── Records supplied ──

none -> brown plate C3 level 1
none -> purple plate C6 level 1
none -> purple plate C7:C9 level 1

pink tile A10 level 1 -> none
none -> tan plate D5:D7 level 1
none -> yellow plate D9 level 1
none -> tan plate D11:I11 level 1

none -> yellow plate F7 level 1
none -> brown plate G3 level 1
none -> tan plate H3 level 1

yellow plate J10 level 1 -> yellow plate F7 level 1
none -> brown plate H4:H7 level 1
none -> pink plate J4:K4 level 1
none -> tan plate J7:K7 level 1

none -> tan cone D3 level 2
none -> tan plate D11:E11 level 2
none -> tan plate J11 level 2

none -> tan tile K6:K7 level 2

───
── Records supplied ──

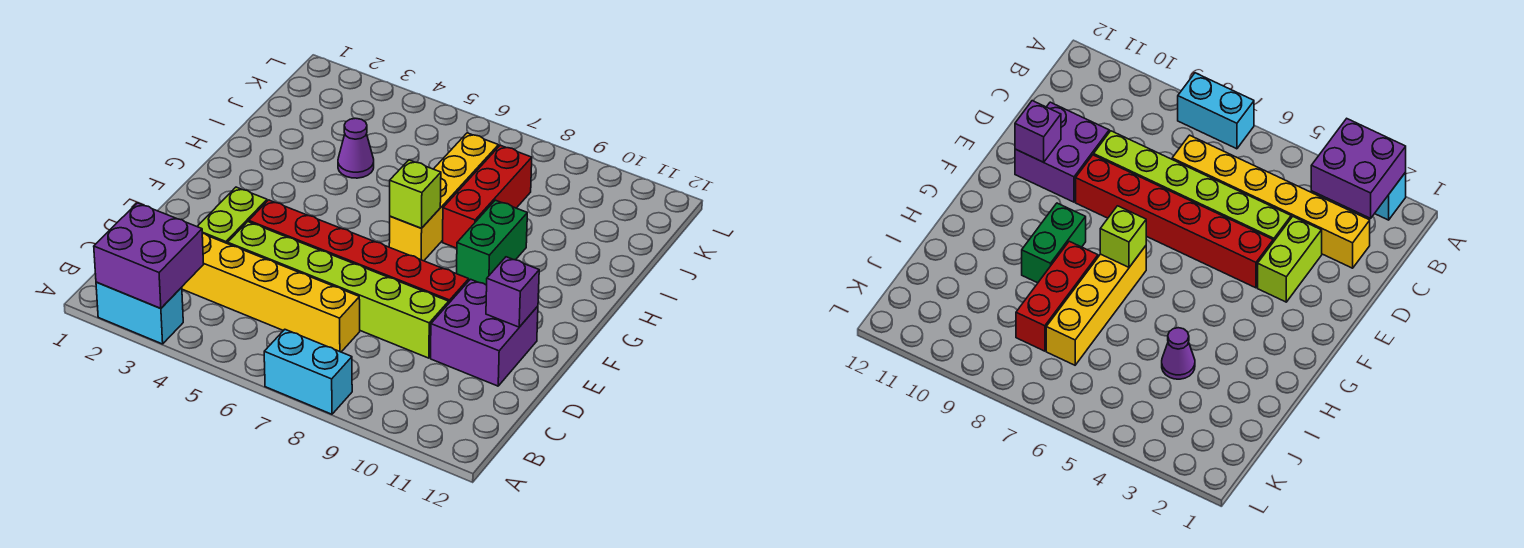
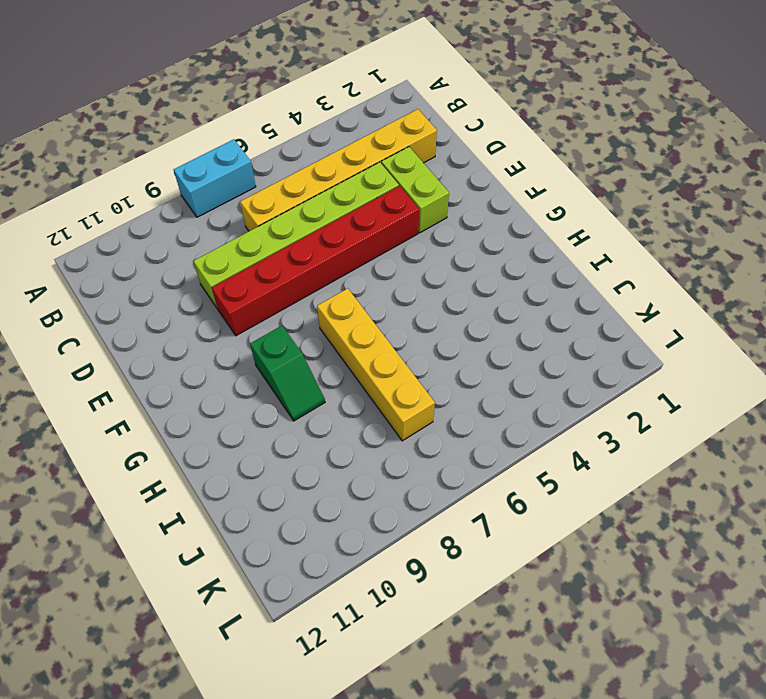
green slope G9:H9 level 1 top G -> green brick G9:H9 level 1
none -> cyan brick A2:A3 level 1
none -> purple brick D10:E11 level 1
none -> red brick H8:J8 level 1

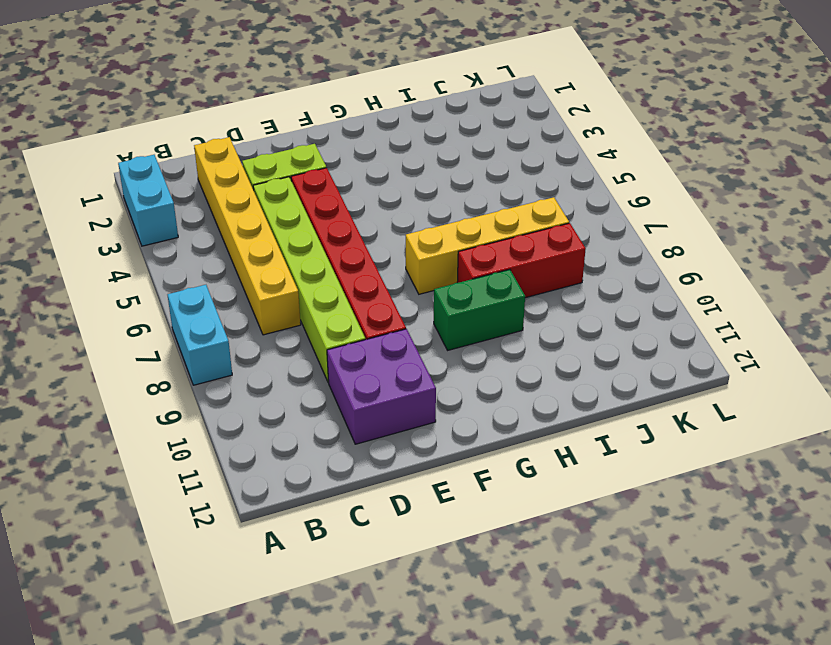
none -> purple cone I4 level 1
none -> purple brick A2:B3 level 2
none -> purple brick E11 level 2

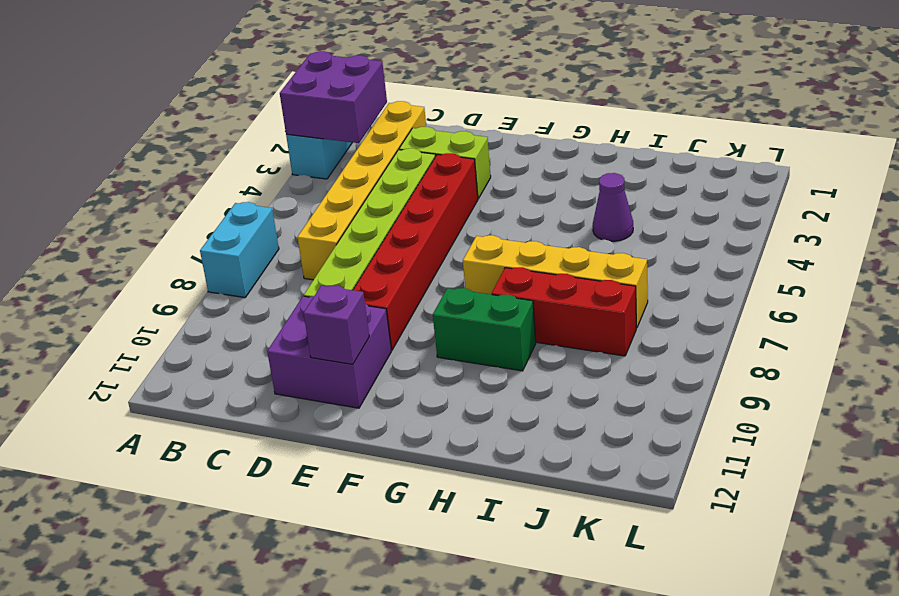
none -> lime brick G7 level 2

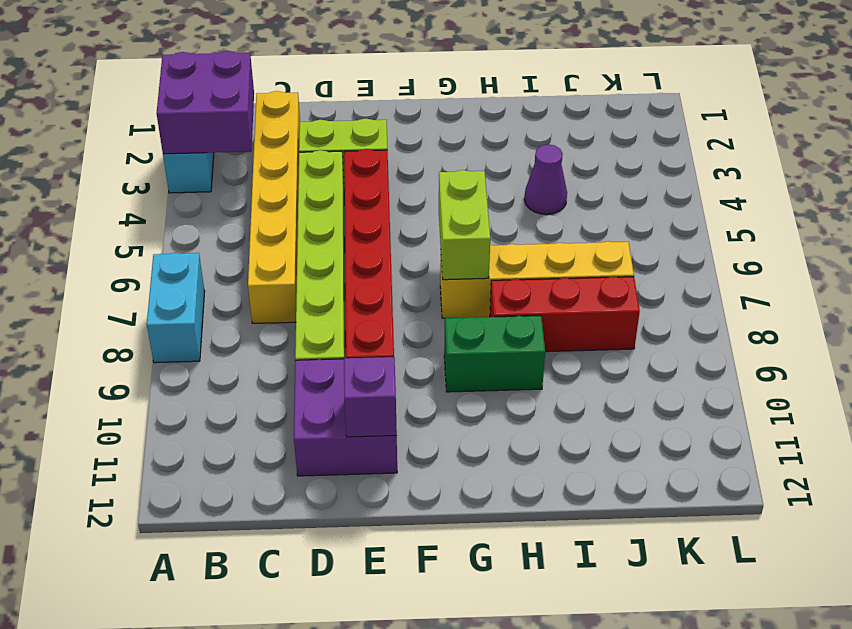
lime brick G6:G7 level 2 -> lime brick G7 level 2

───
── Records supplied ──

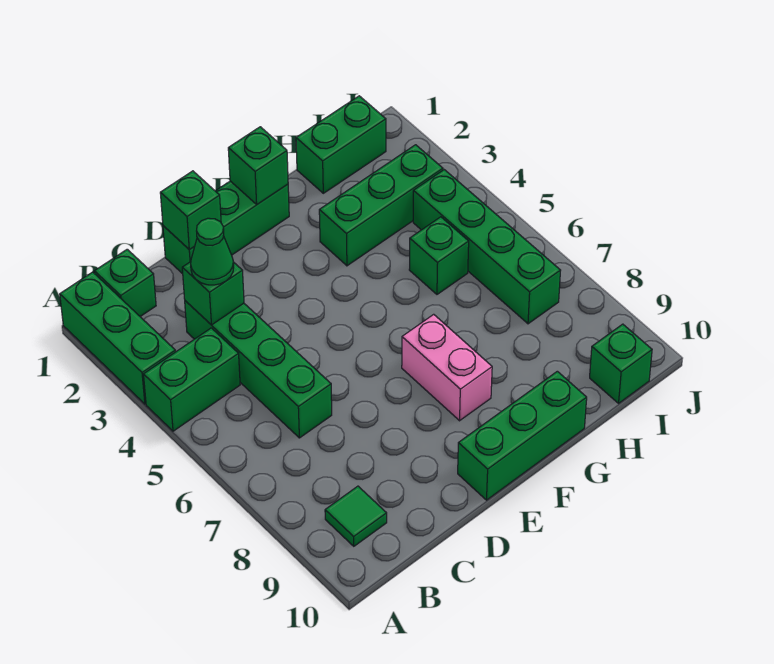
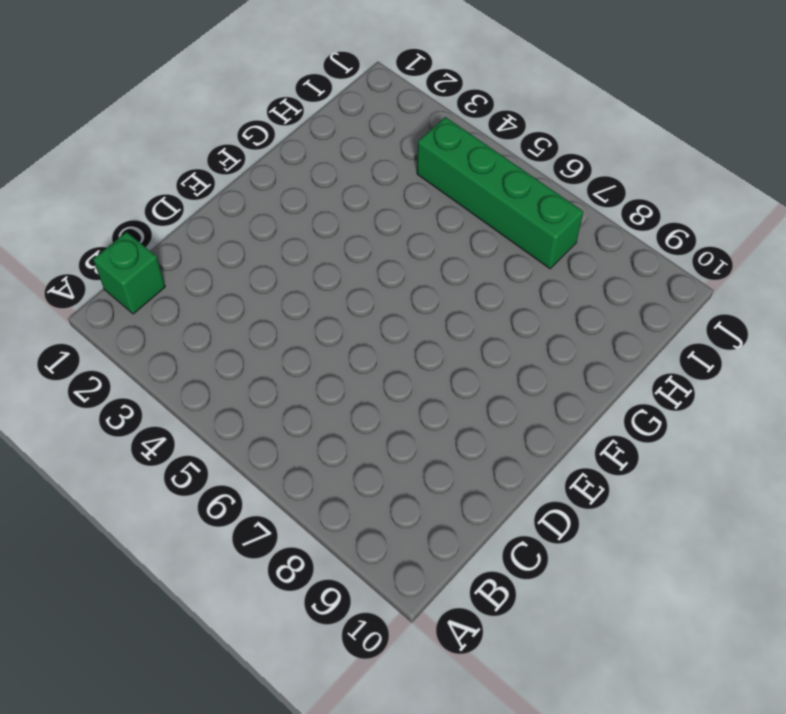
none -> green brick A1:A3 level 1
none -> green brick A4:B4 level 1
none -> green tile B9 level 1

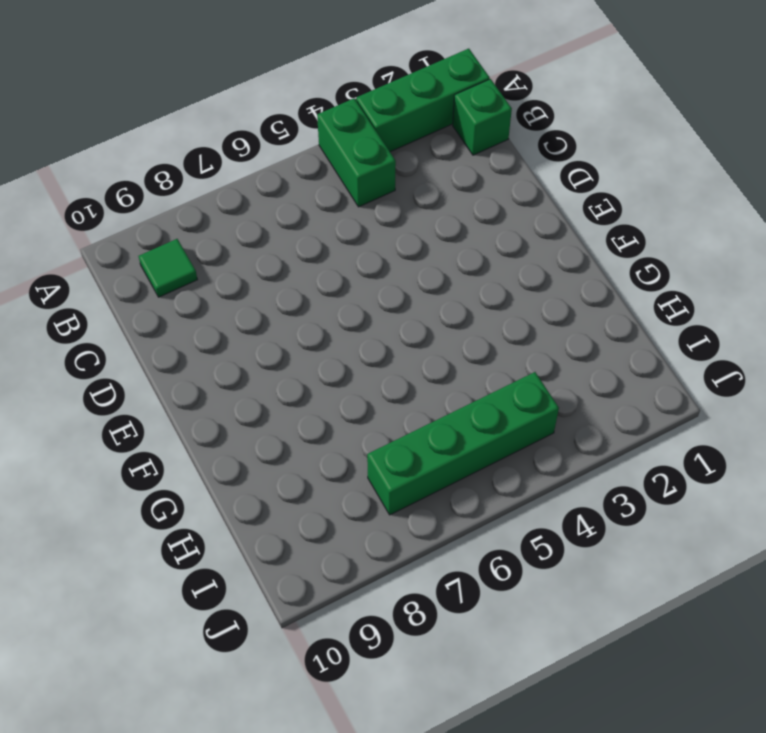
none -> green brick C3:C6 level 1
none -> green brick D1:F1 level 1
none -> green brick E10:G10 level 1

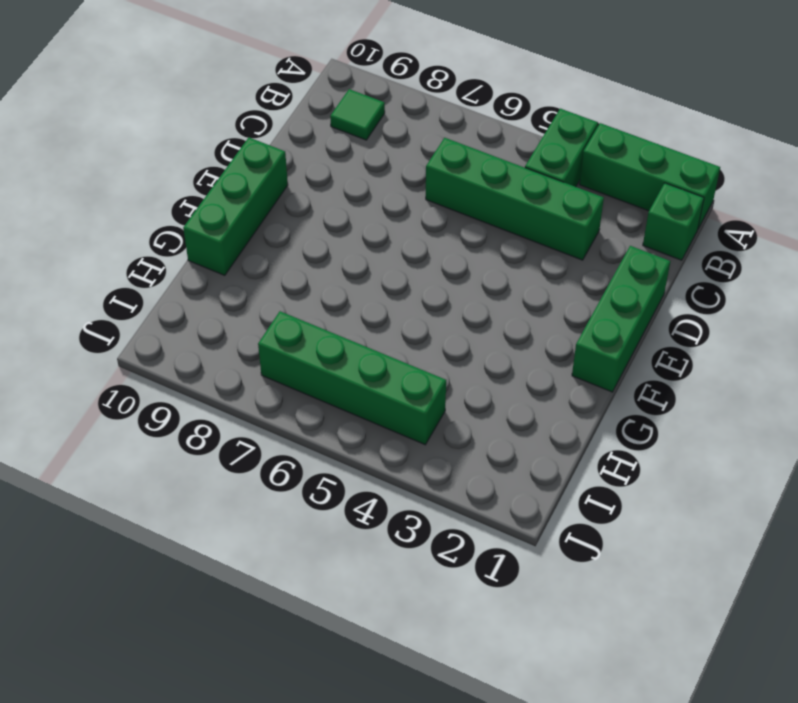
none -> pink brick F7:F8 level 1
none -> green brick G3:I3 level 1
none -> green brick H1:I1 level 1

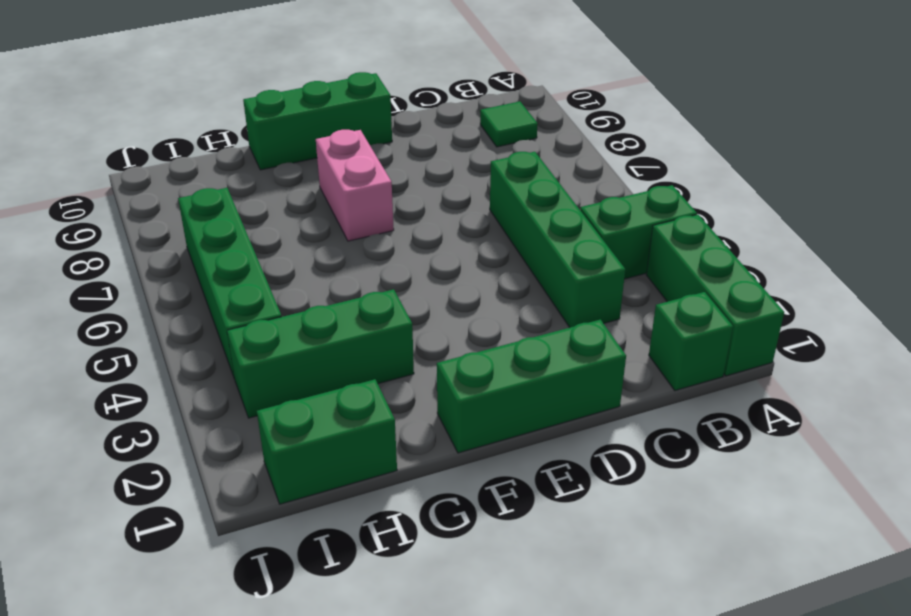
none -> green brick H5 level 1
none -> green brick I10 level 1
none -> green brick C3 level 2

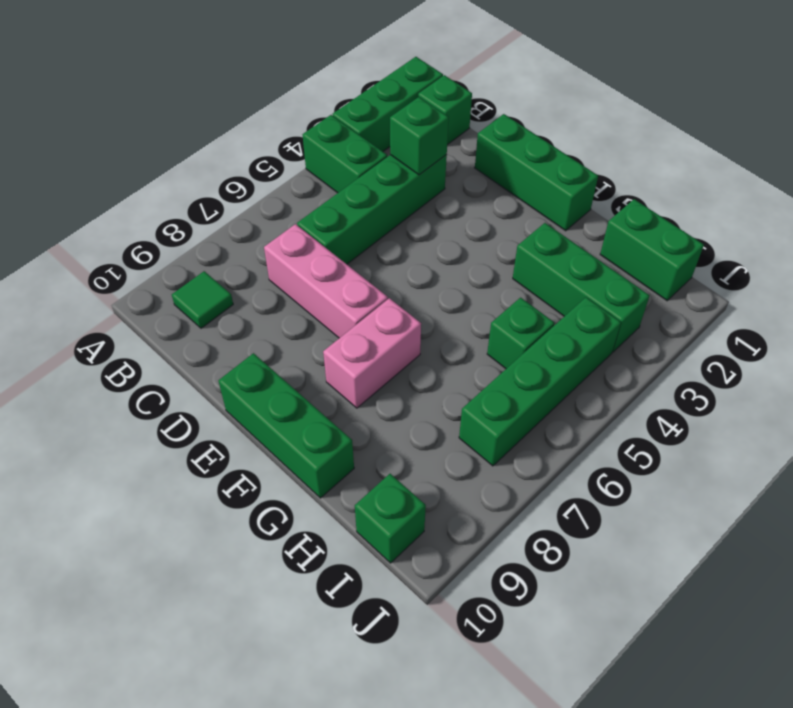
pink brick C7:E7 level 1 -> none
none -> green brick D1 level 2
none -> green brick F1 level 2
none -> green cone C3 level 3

───

Each line above from the one containing "none -> green brick H5 level 1" through the one containing "none -> green cone C3 level 3" is to be returned verbatim. Nothing else, and no pictures.

none -> green brick H5 level 1
none -> green brick I10 level 1
none -> green brick C3 level 2

pink brick C7:E7 level 1 -> none
none -> green brick D1 level 2
none -> green brick F1 level 2
none -> green cone C3 level 3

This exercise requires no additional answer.